§ **AIM OF THE TASK**:
Take the material below and output exactly the run of lines from the one containing "brown wallet [233,335,293,387]" down to the one containing "grey button [129,506,183,551]", with both included.

======== RECORDS SUPPLIED

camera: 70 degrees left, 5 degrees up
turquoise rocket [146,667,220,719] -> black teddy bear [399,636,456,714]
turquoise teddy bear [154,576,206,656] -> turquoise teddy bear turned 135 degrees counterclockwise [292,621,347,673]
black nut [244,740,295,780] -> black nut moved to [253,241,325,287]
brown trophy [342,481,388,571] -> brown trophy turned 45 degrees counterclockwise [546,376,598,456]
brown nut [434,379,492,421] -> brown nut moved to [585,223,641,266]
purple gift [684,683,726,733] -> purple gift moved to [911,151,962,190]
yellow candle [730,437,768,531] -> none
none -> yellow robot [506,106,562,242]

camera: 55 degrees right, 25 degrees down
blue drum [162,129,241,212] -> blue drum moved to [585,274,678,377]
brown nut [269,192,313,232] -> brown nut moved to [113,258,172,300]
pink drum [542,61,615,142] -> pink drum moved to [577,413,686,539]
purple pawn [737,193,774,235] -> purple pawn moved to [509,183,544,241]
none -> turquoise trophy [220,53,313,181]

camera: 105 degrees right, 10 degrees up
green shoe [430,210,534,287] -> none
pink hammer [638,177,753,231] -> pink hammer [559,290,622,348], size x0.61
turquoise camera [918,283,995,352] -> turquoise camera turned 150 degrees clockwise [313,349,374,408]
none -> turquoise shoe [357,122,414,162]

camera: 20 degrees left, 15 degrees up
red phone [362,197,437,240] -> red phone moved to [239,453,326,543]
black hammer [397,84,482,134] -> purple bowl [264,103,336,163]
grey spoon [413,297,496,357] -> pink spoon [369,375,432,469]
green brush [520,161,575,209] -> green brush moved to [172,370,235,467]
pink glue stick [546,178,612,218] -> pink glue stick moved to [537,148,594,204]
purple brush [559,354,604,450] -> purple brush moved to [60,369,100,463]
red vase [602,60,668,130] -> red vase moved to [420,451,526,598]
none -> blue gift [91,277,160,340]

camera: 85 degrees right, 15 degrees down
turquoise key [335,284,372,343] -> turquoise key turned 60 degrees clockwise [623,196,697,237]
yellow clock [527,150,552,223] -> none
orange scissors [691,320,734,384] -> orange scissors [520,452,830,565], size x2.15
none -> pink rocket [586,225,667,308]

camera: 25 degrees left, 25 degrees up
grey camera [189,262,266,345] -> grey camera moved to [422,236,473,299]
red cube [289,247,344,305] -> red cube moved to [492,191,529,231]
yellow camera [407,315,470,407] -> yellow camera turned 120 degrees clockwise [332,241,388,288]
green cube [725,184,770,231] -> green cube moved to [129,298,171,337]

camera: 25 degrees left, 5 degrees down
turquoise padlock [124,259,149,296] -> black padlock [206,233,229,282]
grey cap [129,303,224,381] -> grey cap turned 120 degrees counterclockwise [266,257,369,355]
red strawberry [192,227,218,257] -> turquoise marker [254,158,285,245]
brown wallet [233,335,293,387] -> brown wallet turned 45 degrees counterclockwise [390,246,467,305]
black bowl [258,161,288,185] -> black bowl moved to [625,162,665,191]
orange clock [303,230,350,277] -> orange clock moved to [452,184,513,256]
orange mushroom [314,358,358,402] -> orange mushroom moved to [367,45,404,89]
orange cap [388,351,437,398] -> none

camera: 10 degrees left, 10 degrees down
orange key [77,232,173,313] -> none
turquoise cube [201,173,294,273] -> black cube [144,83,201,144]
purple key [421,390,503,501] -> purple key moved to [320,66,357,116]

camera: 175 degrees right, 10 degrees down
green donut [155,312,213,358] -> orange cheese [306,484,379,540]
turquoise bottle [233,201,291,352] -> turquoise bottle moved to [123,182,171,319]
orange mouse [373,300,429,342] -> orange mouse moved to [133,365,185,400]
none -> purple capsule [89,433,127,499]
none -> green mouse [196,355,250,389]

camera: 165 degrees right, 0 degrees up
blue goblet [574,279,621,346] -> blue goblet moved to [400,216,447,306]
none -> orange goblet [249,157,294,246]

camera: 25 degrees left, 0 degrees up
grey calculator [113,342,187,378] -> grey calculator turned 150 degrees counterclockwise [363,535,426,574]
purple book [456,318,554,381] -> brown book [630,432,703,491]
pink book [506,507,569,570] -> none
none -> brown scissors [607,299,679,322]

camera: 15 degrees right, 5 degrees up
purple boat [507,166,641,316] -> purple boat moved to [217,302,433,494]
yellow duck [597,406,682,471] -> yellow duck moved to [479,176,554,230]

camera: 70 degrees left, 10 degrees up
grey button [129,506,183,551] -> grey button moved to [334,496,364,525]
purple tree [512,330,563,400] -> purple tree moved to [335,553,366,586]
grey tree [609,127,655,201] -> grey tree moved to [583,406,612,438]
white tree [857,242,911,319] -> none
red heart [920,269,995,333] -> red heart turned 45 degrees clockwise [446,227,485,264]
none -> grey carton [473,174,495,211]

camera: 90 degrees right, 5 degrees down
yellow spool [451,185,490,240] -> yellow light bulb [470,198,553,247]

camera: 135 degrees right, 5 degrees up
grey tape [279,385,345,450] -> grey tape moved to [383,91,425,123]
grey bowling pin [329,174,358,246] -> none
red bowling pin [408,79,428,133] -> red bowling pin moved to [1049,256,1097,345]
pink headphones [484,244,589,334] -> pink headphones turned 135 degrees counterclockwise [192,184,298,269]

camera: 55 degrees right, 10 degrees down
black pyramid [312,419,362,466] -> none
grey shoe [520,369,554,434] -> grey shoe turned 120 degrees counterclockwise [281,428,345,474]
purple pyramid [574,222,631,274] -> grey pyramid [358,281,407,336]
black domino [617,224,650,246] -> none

================

§ **FINAL ANSWER**:
brown wallet [233,335,293,387] -> brown wallet turned 45 degrees counterclockwise [390,246,467,305]
black bowl [258,161,288,185] -> black bowl moved to [625,162,665,191]
orange clock [303,230,350,277] -> orange clock moved to [452,184,513,256]
orange mushroom [314,358,358,402] -> orange mushroom moved to [367,45,404,89]
orange cap [388,351,437,398] -> none

camera: 10 degrees left, 10 degrees down
orange key [77,232,173,313] -> none
turquoise cube [201,173,294,273] -> black cube [144,83,201,144]
purple key [421,390,503,501] -> purple key moved to [320,66,357,116]

camera: 175 degrees right, 10 degrees down
green donut [155,312,213,358] -> orange cheese [306,484,379,540]
turquoise bottle [233,201,291,352] -> turquoise bottle moved to [123,182,171,319]
orange mouse [373,300,429,342] -> orange mouse moved to [133,365,185,400]
none -> purple capsule [89,433,127,499]
none -> green mouse [196,355,250,389]

camera: 165 degrees right, 0 degrees up
blue goblet [574,279,621,346] -> blue goblet moved to [400,216,447,306]
none -> orange goblet [249,157,294,246]

camera: 25 degrees left, 0 degrees up
grey calculator [113,342,187,378] -> grey calculator turned 150 degrees counterclockwise [363,535,426,574]
purple book [456,318,554,381] -> brown book [630,432,703,491]
pink book [506,507,569,570] -> none
none -> brown scissors [607,299,679,322]

camera: 15 degrees right, 5 degrees up
purple boat [507,166,641,316] -> purple boat moved to [217,302,433,494]
yellow duck [597,406,682,471] -> yellow duck moved to [479,176,554,230]

camera: 70 degrees left, 10 degrees up
grey button [129,506,183,551] -> grey button moved to [334,496,364,525]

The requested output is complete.